_WHAT NEEDS TO BE DONE:_ Wherever the string "none" appears in the listing, copy that line.

*** PROVIDED INFORMATION ***

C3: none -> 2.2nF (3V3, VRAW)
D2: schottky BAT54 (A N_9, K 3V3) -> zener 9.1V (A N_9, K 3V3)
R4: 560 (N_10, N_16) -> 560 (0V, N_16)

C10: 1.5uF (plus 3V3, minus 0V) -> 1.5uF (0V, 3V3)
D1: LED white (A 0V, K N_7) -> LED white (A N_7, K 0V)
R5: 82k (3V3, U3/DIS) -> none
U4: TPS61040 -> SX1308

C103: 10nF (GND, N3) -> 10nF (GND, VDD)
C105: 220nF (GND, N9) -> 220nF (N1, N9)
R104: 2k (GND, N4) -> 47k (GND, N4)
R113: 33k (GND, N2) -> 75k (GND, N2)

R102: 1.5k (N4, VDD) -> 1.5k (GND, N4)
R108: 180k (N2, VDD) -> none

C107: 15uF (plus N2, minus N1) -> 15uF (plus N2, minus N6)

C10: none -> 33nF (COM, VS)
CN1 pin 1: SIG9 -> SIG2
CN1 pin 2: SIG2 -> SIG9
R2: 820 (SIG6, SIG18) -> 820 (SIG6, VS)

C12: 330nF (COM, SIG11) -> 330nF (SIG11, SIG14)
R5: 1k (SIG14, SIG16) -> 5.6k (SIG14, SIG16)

*** End of PROVIDED INFORMATION ***

_RESULT OF THE TASK:_
C3: none -> 2.2nF (3V3, VRAW)
R5: 82k (3V3, U3/DIS) -> none
R108: 180k (N2, VDD) -> none
C10: none -> 33nF (COM, VS)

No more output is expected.